[Your instructions] Produce as output only the lines below starting at the line with "U2: OR 74LS32" and continuing through the line with "C11: none -> 15nF (AGND, VSW)", each one exactly as written.
***** Excerpted records
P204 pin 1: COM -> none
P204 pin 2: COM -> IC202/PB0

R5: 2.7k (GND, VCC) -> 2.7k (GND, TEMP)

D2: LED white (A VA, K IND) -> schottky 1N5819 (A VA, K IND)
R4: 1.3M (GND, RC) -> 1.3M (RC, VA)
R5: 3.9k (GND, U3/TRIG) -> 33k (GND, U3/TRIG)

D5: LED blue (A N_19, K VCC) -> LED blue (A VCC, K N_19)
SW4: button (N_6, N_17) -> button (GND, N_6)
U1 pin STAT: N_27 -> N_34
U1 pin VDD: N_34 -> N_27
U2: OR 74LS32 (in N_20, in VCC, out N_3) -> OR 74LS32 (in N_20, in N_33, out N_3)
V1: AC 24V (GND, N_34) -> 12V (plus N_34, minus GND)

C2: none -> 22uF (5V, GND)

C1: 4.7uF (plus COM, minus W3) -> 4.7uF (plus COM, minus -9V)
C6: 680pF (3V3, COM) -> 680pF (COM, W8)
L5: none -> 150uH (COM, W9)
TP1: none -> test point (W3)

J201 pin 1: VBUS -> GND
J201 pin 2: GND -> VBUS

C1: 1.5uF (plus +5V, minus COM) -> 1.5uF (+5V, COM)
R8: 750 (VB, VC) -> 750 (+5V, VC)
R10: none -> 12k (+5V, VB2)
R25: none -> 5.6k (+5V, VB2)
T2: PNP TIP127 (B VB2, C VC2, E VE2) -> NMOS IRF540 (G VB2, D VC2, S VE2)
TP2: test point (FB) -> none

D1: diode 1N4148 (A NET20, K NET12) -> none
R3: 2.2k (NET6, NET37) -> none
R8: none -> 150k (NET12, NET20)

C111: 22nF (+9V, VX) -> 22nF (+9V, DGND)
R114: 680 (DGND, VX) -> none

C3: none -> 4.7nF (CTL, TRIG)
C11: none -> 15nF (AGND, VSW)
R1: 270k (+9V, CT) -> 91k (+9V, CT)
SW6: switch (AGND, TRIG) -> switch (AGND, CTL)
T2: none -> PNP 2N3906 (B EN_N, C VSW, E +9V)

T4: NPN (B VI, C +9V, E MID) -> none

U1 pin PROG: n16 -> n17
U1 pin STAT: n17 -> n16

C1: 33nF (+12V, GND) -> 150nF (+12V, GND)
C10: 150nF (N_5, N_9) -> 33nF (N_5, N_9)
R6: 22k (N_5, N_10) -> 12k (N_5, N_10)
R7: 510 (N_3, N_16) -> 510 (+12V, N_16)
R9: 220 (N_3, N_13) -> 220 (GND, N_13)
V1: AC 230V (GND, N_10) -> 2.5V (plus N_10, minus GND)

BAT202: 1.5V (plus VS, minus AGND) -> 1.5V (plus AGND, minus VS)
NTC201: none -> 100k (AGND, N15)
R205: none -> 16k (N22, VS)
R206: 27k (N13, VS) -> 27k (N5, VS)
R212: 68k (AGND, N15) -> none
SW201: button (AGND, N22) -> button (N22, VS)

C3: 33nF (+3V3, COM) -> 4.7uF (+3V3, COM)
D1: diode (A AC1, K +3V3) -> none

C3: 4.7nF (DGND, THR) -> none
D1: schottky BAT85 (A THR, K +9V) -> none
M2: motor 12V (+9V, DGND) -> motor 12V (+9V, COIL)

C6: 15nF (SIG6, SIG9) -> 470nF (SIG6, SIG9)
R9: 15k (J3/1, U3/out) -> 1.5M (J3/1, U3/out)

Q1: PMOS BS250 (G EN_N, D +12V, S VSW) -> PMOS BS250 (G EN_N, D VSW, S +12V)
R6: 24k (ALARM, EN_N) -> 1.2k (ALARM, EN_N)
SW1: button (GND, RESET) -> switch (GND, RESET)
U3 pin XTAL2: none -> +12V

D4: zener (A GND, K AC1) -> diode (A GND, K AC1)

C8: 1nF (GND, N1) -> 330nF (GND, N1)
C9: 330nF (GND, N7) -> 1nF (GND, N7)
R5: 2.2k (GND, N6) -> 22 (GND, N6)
**********
[Result for this task]
U2: OR 74LS32 (in N_20, in VCC, out N_3) -> OR 74LS32 (in N_20, in N_33, out N_3)
V1: AC 24V (GND, N_34) -> 12V (plus N_34, minus GND)

C2: none -> 22uF (5V, GND)

C1: 4.7uF (plus COM, minus W3) -> 4.7uF (plus COM, minus -9V)
C6: 680pF (3V3, COM) -> 680pF (COM, W8)
L5: none -> 150uH (COM, W9)
TP1: none -> test point (W3)

J201 pin 1: VBUS -> GND
J201 pin 2: GND -> VBUS

C1: 1.5uF (plus +5V, minus COM) -> 1.5uF (+5V, COM)
R8: 750 (VB, VC) -> 750 (+5V, VC)
R10: none -> 12k (+5V, VB2)
R25: none -> 5.6k (+5V, VB2)
T2: PNP TIP127 (B VB2, C VC2, E VE2) -> NMOS IRF540 (G VB2, D VC2, S VE2)
TP2: test point (FB) -> none

D1: diode 1N4148 (A NET20, K NET12) -> none
R3: 2.2k (NET6, NET37) -> none
R8: none -> 150k (NET12, NET20)

C111: 22nF (+9V, VX) -> 22nF (+9V, DGND)
R114: 680 (DGND, VX) -> none

C3: none -> 4.7nF (CTL, TRIG)
C11: none -> 15nF (AGND, VSW)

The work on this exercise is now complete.